Information provided:
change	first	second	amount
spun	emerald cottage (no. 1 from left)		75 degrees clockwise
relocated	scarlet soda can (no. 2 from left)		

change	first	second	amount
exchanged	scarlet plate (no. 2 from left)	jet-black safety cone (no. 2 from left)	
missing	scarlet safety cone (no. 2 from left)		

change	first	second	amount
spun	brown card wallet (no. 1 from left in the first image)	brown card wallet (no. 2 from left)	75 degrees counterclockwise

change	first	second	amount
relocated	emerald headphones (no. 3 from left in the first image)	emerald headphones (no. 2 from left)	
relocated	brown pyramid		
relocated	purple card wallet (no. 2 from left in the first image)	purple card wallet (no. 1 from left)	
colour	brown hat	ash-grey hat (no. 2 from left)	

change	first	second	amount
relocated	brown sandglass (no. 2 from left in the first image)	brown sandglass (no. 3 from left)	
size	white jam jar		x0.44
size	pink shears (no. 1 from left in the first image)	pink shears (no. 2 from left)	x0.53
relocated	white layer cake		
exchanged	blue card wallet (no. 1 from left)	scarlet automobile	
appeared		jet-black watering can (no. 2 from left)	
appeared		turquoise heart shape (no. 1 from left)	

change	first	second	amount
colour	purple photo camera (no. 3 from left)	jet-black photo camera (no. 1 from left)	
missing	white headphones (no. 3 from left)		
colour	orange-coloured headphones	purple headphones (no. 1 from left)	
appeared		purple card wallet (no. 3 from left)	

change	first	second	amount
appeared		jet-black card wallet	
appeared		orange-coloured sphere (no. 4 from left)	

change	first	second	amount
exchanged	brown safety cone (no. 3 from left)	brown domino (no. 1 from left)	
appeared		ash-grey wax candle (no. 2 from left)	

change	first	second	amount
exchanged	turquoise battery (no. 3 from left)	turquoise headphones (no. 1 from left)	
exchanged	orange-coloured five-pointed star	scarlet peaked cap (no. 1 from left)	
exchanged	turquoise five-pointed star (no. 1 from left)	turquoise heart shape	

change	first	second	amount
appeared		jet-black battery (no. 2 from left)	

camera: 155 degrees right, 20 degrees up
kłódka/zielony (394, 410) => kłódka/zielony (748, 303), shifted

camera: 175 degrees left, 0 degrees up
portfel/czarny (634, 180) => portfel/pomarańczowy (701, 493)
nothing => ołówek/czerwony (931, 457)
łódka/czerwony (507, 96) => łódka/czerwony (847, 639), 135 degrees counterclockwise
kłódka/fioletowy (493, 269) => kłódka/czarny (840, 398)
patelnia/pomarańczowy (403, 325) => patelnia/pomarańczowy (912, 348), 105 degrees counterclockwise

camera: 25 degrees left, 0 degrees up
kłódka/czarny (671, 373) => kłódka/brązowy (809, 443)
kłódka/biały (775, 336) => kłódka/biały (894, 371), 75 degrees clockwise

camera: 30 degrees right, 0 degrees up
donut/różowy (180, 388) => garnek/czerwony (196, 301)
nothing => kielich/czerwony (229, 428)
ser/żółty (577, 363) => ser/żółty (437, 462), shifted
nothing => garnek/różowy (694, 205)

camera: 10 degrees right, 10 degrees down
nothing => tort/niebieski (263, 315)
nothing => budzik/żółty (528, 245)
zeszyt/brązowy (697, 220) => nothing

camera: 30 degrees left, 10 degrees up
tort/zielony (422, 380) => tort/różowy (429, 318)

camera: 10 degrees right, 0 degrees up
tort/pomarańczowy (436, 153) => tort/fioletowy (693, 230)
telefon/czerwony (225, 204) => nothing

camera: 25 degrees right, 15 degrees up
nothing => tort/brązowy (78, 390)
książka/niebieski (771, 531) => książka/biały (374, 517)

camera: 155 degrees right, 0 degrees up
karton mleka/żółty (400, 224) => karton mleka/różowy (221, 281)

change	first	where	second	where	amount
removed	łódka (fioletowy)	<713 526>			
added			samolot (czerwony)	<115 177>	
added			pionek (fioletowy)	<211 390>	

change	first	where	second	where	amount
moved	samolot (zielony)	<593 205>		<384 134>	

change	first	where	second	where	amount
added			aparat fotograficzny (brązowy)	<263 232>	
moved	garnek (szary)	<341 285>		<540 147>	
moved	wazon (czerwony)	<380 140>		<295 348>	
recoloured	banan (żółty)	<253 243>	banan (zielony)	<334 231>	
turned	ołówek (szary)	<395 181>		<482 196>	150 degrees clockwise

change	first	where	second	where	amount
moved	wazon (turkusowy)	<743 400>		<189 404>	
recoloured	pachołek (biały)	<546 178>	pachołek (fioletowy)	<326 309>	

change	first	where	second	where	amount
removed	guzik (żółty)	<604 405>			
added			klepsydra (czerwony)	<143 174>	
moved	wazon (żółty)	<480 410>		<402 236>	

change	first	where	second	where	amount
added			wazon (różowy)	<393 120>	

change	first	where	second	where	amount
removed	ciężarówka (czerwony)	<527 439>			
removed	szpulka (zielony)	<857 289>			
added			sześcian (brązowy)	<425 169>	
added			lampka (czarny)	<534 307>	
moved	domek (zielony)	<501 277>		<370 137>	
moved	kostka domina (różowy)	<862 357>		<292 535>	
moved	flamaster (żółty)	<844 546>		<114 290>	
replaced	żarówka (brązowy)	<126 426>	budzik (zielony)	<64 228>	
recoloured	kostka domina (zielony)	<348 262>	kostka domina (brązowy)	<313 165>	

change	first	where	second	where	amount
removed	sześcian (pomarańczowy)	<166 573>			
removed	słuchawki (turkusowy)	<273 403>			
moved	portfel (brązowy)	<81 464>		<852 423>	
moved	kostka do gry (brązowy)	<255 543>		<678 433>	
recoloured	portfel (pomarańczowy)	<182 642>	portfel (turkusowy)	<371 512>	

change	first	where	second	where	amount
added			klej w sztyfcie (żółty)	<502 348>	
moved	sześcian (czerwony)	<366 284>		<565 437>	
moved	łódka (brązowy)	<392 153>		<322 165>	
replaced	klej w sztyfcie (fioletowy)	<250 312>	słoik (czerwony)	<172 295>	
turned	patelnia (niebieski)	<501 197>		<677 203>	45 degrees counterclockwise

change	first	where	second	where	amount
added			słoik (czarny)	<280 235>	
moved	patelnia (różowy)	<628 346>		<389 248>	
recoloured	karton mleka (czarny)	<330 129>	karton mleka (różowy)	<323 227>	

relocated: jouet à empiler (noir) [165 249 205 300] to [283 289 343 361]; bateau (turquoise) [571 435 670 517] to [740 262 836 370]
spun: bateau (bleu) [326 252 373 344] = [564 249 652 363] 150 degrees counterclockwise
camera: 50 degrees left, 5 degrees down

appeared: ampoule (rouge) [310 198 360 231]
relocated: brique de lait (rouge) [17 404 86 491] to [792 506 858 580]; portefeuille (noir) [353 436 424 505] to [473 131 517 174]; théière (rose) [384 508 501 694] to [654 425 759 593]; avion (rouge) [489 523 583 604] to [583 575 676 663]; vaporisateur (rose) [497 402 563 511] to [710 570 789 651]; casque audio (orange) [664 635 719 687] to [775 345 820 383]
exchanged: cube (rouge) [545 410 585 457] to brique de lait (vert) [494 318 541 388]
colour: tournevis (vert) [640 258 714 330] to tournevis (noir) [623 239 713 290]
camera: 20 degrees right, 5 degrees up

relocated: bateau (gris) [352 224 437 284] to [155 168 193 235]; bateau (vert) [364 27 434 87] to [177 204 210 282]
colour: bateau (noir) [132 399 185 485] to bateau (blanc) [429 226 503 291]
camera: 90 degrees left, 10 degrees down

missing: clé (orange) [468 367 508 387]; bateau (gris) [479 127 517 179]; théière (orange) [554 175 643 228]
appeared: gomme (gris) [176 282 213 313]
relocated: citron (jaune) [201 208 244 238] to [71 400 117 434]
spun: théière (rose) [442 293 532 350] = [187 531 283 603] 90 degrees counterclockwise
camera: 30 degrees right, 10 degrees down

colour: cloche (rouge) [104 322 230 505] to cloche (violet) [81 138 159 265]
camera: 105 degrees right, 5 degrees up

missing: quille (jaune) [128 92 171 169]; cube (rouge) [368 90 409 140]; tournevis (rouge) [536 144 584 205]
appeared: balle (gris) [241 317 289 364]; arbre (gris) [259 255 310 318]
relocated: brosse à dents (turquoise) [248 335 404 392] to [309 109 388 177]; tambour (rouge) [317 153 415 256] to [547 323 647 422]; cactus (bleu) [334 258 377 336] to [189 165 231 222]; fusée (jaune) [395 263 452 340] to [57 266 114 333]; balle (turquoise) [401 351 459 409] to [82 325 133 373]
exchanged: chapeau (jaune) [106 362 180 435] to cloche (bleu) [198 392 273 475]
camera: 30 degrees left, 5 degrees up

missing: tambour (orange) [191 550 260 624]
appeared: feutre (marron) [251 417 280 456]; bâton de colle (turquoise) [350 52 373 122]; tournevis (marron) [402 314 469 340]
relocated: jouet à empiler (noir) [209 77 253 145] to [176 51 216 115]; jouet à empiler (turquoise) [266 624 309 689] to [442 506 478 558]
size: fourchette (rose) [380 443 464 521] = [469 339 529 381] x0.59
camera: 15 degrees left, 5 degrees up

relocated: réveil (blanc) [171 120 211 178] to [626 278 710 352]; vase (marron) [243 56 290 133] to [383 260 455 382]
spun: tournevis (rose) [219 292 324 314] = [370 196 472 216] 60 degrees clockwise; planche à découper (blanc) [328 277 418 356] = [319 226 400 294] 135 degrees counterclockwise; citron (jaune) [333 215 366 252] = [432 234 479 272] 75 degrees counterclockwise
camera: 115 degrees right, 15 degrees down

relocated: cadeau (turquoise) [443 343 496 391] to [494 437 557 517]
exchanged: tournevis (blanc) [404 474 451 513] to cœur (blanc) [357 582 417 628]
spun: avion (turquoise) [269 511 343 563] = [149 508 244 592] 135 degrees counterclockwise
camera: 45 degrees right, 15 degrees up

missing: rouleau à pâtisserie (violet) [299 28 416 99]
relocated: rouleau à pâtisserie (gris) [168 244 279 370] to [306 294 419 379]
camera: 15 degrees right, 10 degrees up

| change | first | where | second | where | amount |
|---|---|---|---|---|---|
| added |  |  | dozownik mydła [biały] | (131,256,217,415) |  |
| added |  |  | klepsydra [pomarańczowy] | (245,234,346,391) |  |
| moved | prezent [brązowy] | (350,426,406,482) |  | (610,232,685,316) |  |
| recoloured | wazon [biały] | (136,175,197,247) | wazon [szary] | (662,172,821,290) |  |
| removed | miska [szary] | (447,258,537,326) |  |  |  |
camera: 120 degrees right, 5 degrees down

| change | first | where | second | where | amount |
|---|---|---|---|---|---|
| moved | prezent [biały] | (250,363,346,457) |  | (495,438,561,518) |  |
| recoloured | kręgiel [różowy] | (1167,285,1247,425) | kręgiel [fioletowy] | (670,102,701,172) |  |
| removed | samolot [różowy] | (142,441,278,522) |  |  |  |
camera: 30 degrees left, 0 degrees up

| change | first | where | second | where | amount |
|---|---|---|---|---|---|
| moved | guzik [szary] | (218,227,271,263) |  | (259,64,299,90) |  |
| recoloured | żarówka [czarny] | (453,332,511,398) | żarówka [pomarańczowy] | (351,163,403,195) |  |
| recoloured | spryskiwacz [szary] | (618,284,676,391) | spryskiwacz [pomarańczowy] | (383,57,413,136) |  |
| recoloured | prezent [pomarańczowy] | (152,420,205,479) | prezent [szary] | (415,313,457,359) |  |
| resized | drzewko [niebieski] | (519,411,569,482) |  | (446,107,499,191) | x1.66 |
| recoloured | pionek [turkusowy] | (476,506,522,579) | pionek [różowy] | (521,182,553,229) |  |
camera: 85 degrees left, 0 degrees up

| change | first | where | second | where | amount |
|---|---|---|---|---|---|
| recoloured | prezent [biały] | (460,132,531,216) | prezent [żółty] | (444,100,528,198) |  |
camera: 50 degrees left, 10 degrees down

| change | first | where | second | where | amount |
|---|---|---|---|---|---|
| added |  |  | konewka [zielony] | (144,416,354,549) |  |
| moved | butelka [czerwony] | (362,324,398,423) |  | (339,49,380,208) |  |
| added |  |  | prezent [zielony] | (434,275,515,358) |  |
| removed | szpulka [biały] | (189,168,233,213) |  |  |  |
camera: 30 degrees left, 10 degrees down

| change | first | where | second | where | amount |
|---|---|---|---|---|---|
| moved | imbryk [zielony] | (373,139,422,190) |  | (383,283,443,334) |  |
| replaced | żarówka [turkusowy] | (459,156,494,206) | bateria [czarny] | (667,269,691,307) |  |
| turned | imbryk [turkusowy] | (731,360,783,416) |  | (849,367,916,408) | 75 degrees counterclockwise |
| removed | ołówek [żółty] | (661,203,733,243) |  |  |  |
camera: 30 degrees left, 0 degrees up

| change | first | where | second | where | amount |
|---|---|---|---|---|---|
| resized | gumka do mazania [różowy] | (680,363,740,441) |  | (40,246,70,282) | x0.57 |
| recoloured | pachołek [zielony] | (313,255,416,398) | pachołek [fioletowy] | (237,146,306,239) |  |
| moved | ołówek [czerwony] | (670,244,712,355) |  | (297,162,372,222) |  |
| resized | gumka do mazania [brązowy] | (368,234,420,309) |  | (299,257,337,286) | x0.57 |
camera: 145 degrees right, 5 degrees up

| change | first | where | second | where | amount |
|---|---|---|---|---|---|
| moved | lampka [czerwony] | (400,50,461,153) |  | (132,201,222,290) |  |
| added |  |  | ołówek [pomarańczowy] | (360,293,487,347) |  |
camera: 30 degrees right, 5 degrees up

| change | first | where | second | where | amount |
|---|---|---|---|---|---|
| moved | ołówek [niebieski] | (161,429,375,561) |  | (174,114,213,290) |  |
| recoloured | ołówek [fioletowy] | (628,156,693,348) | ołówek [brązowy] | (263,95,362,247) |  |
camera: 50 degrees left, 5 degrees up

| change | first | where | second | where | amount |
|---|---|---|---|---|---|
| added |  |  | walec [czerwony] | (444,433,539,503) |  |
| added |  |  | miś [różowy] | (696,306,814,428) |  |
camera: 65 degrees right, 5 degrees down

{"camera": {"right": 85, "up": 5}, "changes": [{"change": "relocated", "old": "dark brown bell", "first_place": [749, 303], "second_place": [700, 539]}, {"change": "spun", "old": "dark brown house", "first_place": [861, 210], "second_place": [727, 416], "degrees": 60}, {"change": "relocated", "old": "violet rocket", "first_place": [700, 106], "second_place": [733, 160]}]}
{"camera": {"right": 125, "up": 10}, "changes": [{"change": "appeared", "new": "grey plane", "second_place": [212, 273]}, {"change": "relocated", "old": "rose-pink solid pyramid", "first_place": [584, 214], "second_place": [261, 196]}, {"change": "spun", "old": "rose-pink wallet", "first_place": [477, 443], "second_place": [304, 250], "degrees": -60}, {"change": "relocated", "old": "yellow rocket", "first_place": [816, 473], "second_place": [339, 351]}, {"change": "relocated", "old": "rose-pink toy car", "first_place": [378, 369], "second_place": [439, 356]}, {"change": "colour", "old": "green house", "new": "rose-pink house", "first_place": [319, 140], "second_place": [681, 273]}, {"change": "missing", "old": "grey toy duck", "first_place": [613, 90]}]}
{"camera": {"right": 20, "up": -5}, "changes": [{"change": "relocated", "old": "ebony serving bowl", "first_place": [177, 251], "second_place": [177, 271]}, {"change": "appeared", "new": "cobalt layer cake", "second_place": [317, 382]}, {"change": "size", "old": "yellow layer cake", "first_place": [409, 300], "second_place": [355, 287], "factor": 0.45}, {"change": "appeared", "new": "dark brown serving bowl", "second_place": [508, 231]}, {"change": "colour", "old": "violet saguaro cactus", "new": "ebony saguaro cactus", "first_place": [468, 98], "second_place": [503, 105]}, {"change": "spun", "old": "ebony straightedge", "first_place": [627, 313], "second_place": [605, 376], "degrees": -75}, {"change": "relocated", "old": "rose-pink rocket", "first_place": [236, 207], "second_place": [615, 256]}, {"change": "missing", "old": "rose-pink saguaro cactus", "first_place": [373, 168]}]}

Action item:
What lines of the material above contain "zielony"? Return each of them.

Response:
kłódka/zielony (394, 410) => kłódka/zielony (748, 303), shifted
tort/zielony (422, 380) => tort/różowy (429, 318)
moved	samolot (zielony)	<593 205>		<384 134>	
recoloured	banan (żółty)	<253 243>	banan (zielony)	<334 231>	
removed	szpulka (zielony)	<857 289>			
moved	domek (zielony)	<501 277>		<370 137>	
replaced	żarówka (brązowy)	<126 426>	budzik (zielony)	<64 228>	
recoloured	kostka domina (zielony)	<348 262>	kostka domina (brązowy)	<313 165>	
| added |  |  | konewka [zielony] | (144,416,354,549) |  |
| added |  |  | prezent [zielony] | (434,275,515,358) |  |
| moved | imbryk [zielony] | (373,139,422,190) |  | (383,283,443,334) |  |
| recoloured | pachołek [zielony] | (313,255,416,398) | pachołek [fioletowy] | (237,146,306,239) |  |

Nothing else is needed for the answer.